### REQUIREMENTS
Extract each line of the records that contains the string "with".

##### DATASET RECORDS

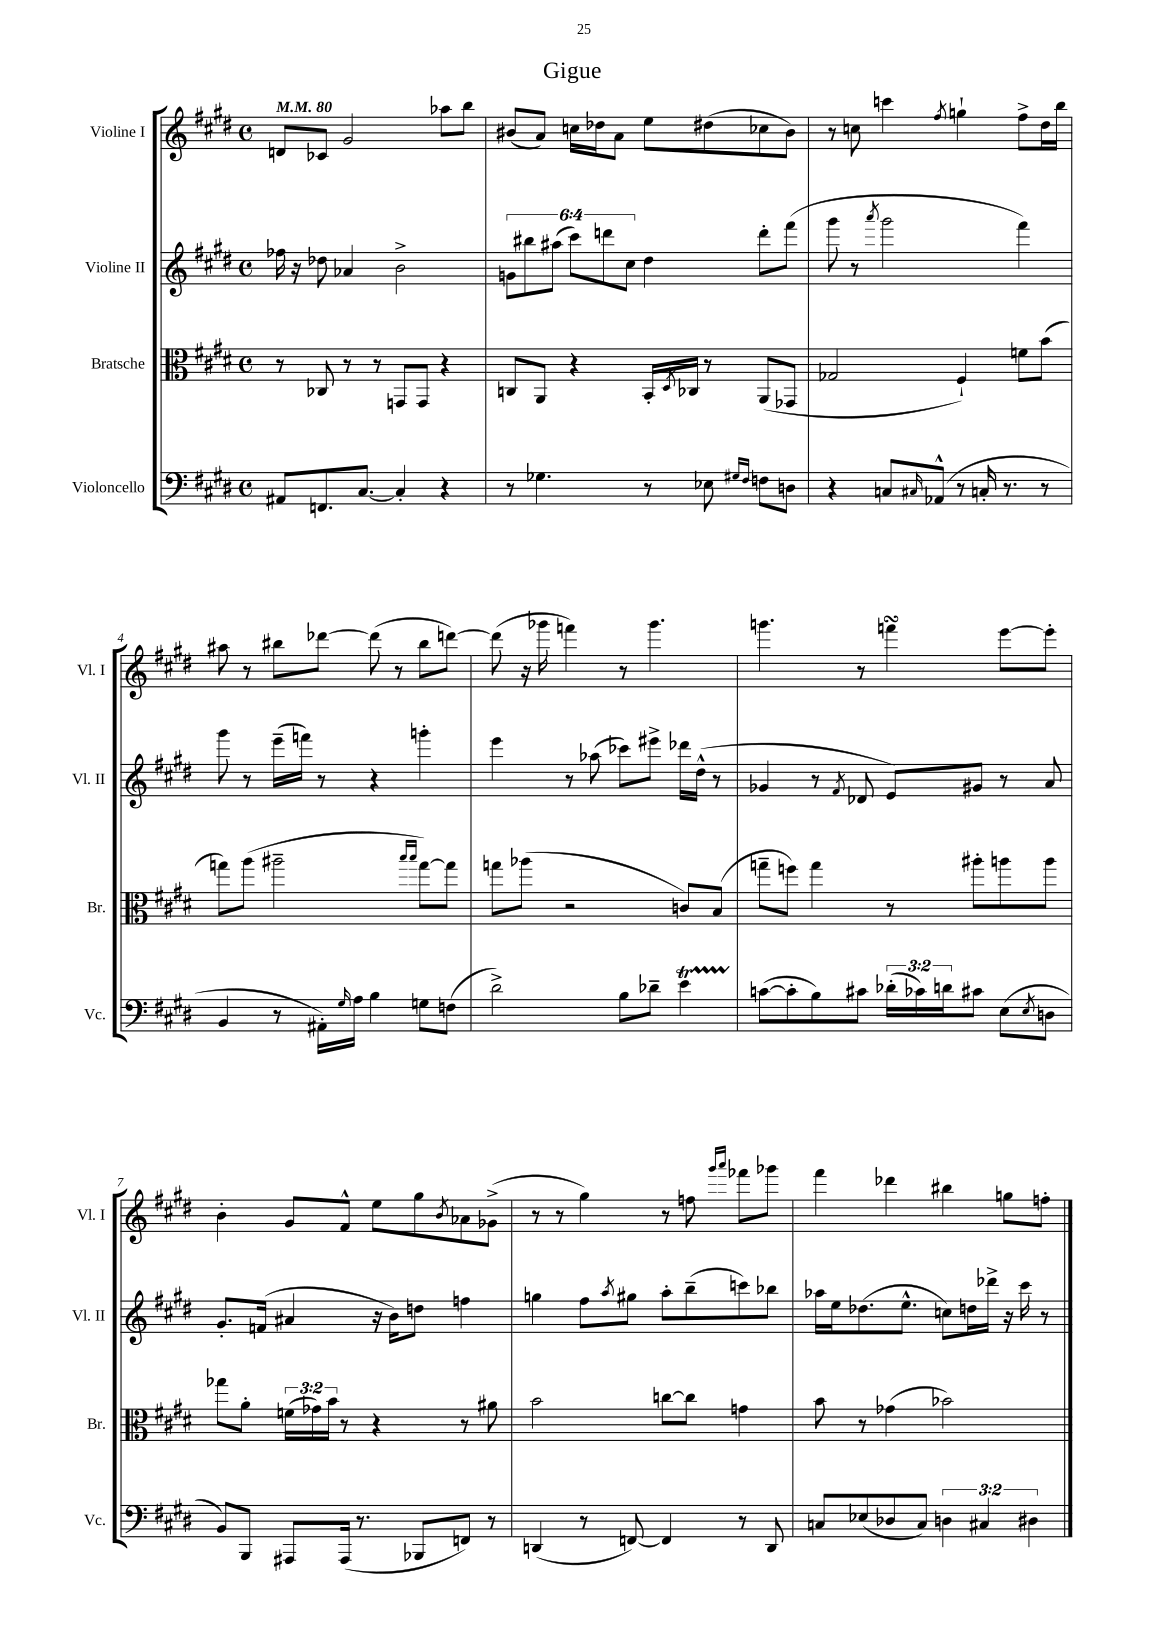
\header { title = "Gigue" }
<<
\new StaffGroup <<
\new Staff = "s0" \with { instrumentName = "Violine I" shortInstrumentName = "Vl. I" } {
    \clef treble \key e \major \defaultTimeSignature \time 4/4 \tempo 4 = 80
    d'8 ces'8 gis'2 aes''8 b''8 |
    bis'8( a'8) c''16 des''16 a'8 e''8 dis''8( ces''8 bis'8) |
    r8 c''8 c'''4 \acciaccatura { fis''8 } g''4-! fis''8-> dis''16 b''16 |
    ais''8 r8 bis''8 des'''8~ des'''8( r8 bis''8 d'''8~) |
    d'''8( r16 ges'''16 f'''4) r8 ges'''4. |
    g'''4. r8 f'''4\turn e'''8~ e'''8-. |
    b'4-. gis'8 fis'8-^ e''8 gis''8 \acciaccatura { b'8 } aes'8 ges'8->( |
    r8 r8 gis''4) r8 f''8 \grace { gis'''16 a'''16 } fes'''8 ges'''8 |
    fis'''4 des'''4 bis''4 g''8 f''8-. \bar "|." |
}
\new Staff = "s1" \with { instrumentName = "Violine II" shortInstrumentName = "Vl. II" } {
    \clef treble \key e \major \defaultTimeSignature \time 4/4 \override Staff.TupletNumber.text = #tuplet-number::calc-fraction-text
    fes''16 r16 des''8 aes'4 b'2-> |
    \tuplet 6/4 { g'8 bis''8 ais''8( cis'''8) d'''8 cis''8 } dis''4 d'''8-. fis'''8( |
    gis'''8 r8 \acciaccatura { a'''8 } gis'''2 fis'''4) |
    gis'''8 r8 e'''16--( f'''16) r8 r4 g'''4-. |
    e'''4 r8 aes''8( ces'''8) eis'''8-> des'''16 dis''16-^( r8 |
    ges'4 r8 \acciaccatura { fis'8 } des'8 e'8) gis'8 r8 a'8 |
    gis'8.-. f'16( ais'4 r16 b'16) d''8 f''4 |
    g''4 fis''8 \acciaccatura { a''8 } gis''8 a''8-. b''8--( c'''8) bes''8 |
    aes''16 e''16 des''8.( e''8.-^ c''8) d''16 des'''16-> r16 cis'''16 r8 \bar "|." |
}
\new Staff = "s2" \with { instrumentName = "Bratsche" shortInstrumentName = "Br." } {
    \clef alto \key e \major \defaultTimeSignature \time 4/4 \override Staff.TupletNumber.text = #tuplet-number::calc-fraction-text
    r8 ces8 r8 r8 g,8 g,8 r4 |
    c8 a,8 r4 b,16-. \acciaccatura { dis8 } ces16 r8 a,8( ges,8 |
    ges2 fis4-!) f'8 b'8( |
    g''8) a''8( ais''2-- \grace { b''16 b''16 } g''8~) g''8 |
    g''8 aes''8( r2 c'8) b8( |
    g''8-- f''8) g''4 r8 ais''8-. a''8 a''8 |
    ges''8 a'8-. \tuplet 3/2 { f'16( ges'16) b'16 } r8 r4 r8 ais'8 |
    b'2 c''8~ c''8 g'4 |
    b'8 r8 ges'4( bes'2) \bar "|." |
}
\new Staff = "s3" \with { instrumentName = "Violoncello" shortInstrumentName = "Vc." } {
    \clef bass \key e \major \defaultTimeSignature \time 4/4 \override Staff.TupletNumber.text = #tuplet-number::calc-fraction-text
    ais,8 f,8. cis8.~ cis4-. r4 |
    r8 ges4. r8 ees8 \grace { gis16 fis16 } f8 d8 |
    r4 c8 \grace { cis16 } aes,8-^( r8 c16-. r8. r8 |
    b,4 r8 ais,16-.) \grace { gis16 } a16 b4 g8 f8( |
    dis'2->) b8 des'8-- e'4\startTrillSpan |
    c'8~\stopTrillSpan( c'8-. b8) cis'8 \tuplet 3/2 { des'16-.( ces'16) d'16 } cis'8 e8( \acciaccatura { e8 } d8 |
    b,8) b,,8 ais,,8 ais,,16( r8. bes,,8 f,8) r8 |
    d,4( r8 f,8~) f,4 r8 d,8 |
    c8 ees8( des8 c8) \tuplet 3/2 { d4 cis4 dis4 } \bar "|." |
}
>>
>>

##########

### WRITTEN SOLUTION
\new Staff = "s0" \with { instrumentName = "Violine I" shortInstrumentName = "Vl. I" } {
\new Staff = "s1" \with { instrumentName = "Violine II" shortInstrumentName = "Vl. II" } {
\new Staff = "s2" \with { instrumentName = "Bratsche" shortInstrumentName = "Br." } {
\new Staff = "s3" \with { instrumentName = "Violoncello" shortInstrumentName = "Vc." } {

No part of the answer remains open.